> _Records shown_

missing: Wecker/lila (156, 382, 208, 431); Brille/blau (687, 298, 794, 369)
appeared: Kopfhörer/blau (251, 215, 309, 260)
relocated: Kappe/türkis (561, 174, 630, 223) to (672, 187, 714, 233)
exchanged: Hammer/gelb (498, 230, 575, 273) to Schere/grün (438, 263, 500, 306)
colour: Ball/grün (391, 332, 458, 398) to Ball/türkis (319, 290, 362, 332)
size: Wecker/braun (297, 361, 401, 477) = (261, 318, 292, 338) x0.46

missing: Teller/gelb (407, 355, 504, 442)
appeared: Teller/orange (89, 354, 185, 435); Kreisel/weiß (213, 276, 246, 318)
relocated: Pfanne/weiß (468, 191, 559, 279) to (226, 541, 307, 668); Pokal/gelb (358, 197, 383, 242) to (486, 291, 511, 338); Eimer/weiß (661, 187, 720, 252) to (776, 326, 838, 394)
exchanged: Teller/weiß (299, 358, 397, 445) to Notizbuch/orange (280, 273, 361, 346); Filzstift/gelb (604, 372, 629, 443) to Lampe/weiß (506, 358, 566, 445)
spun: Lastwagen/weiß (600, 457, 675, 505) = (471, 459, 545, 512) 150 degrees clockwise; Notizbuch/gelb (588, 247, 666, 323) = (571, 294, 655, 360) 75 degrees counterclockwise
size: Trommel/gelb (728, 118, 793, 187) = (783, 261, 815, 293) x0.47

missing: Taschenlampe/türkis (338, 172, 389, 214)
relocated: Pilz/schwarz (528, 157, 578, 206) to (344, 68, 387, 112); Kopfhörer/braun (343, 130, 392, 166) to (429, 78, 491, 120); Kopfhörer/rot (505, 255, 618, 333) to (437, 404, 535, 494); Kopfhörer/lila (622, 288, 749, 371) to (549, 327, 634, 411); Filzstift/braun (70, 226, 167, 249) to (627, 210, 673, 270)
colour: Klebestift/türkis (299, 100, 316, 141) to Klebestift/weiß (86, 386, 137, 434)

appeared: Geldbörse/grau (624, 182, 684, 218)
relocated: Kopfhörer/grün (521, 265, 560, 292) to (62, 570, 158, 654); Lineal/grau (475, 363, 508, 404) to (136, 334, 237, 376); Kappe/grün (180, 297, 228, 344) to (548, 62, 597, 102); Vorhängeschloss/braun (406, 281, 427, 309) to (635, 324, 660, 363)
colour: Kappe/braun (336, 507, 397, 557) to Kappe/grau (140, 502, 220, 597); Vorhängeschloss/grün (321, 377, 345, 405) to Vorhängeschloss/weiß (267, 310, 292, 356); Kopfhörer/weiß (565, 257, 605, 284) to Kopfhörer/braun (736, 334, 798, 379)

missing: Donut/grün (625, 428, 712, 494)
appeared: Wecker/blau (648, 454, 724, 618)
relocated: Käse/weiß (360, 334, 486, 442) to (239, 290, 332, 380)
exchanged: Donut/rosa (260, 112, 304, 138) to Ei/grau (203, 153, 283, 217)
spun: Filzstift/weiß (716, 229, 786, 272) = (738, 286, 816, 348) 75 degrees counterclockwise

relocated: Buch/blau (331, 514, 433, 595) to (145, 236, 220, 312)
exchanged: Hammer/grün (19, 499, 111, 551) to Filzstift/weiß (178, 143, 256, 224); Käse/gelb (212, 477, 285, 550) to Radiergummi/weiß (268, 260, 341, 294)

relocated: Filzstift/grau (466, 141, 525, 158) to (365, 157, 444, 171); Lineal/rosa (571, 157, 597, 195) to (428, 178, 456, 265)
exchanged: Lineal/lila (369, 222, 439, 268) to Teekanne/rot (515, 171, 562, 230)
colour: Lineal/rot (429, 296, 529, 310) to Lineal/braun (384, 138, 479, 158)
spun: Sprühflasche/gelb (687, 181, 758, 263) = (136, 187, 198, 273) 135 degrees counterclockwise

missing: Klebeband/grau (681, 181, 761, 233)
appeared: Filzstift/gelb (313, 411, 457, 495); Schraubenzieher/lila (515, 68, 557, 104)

> _Action item_
The answer is the records above restated word for word from their opening line through the line that holds "colour: Ball/grün (391, 332, 458, 398)", both included, and nothing else.

> _Exercise answer_
missing: Wecker/lila (156, 382, 208, 431); Brille/blau (687, 298, 794, 369)
appeared: Kopfhörer/blau (251, 215, 309, 260)
relocated: Kappe/türkis (561, 174, 630, 223) to (672, 187, 714, 233)
exchanged: Hammer/gelb (498, 230, 575, 273) to Schere/grün (438, 263, 500, 306)
colour: Ball/grün (391, 332, 458, 398) to Ball/türkis (319, 290, 362, 332)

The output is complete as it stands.